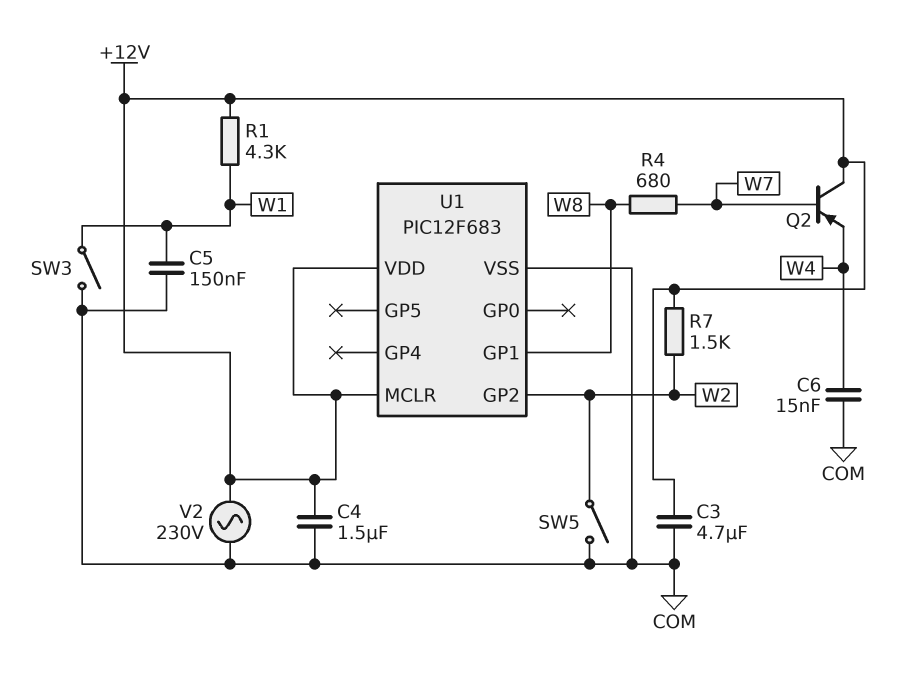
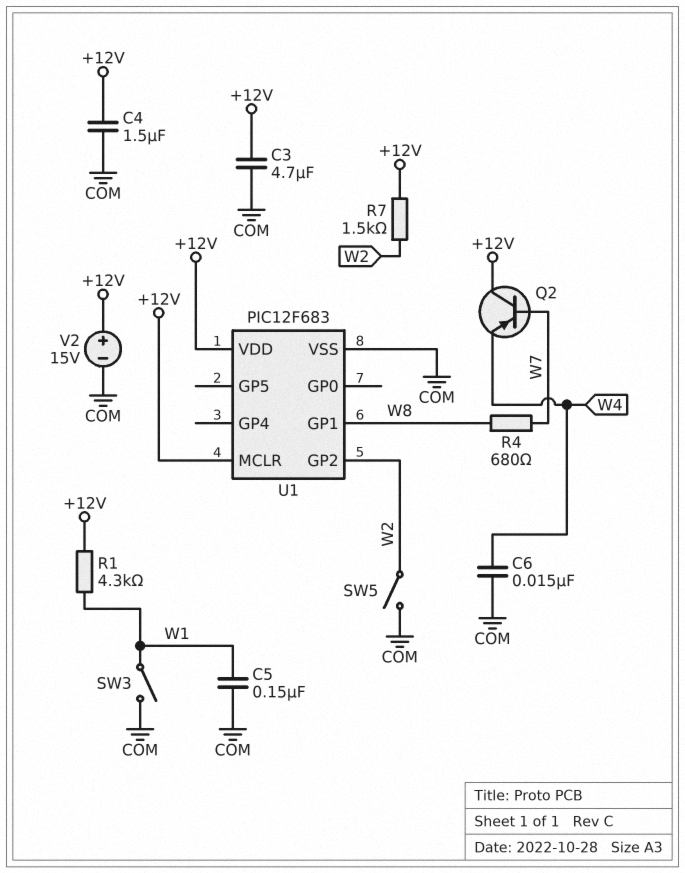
V2: AC 230V (+12V, COM) -> 15V (plus +12V, minus COM)

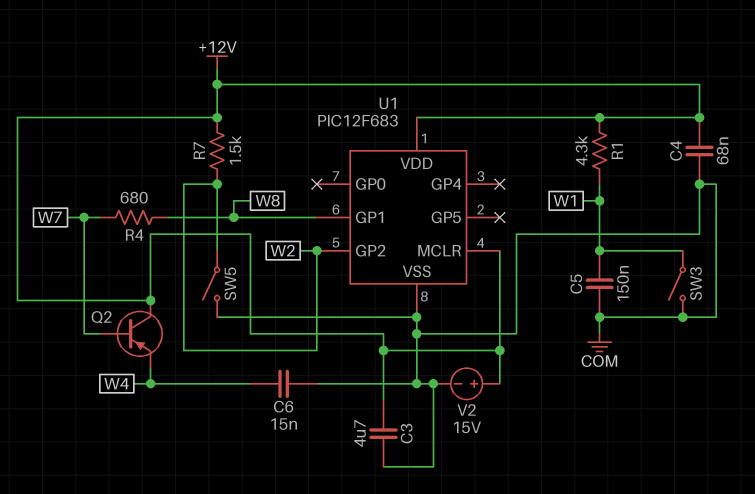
C4: 1.5uF (+12V, COM) -> 68nF (+12V, COM)

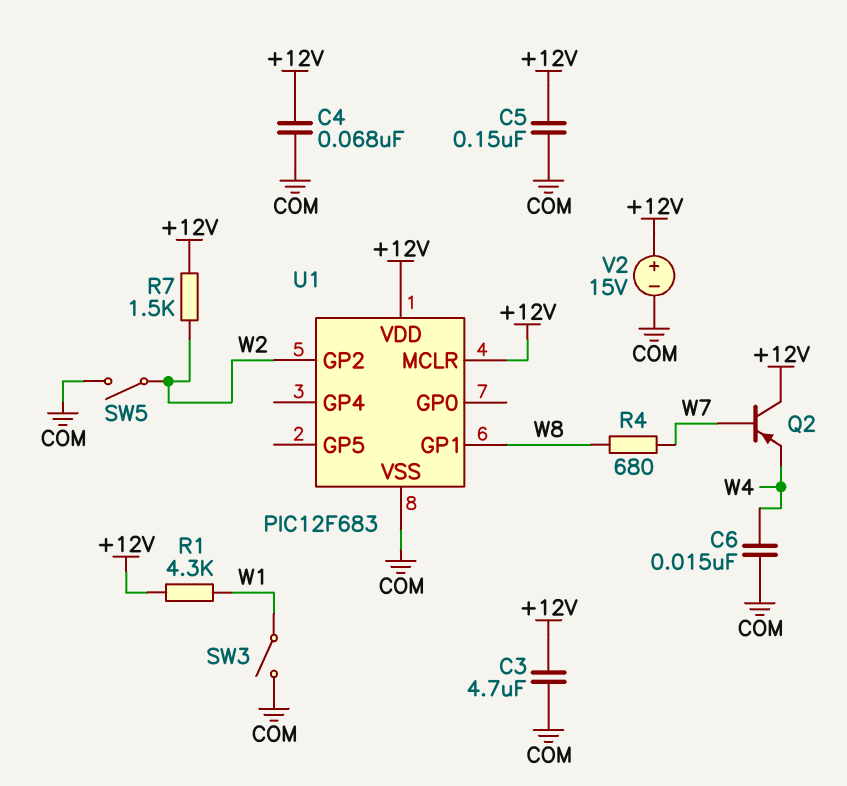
C5: 150nF (COM, W1) -> 150nF (+12V, COM)

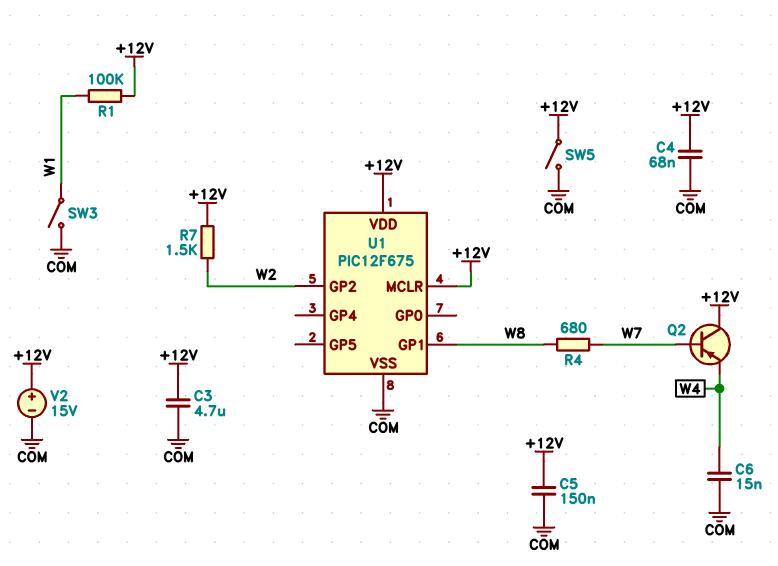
R1: 4.3k (+12V, W1) -> 100k (+12V, W1)
SW5: switch (COM, W2) -> switch (+12V, COM)
U1: PIC12F683 -> PIC12F675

_ _ _

Images stay out; the entries above are to be printed exactly.

▶ Solution below
V2: AC 230V (+12V, COM) -> 15V (plus +12V, minus COM)

C4: 1.5uF (+12V, COM) -> 68nF (+12V, COM)

C5: 150nF (COM, W1) -> 150nF (+12V, COM)

R1: 4.3k (+12V, W1) -> 100k (+12V, W1)
SW5: switch (COM, W2) -> switch (+12V, COM)
U1: PIC12F683 -> PIC12F675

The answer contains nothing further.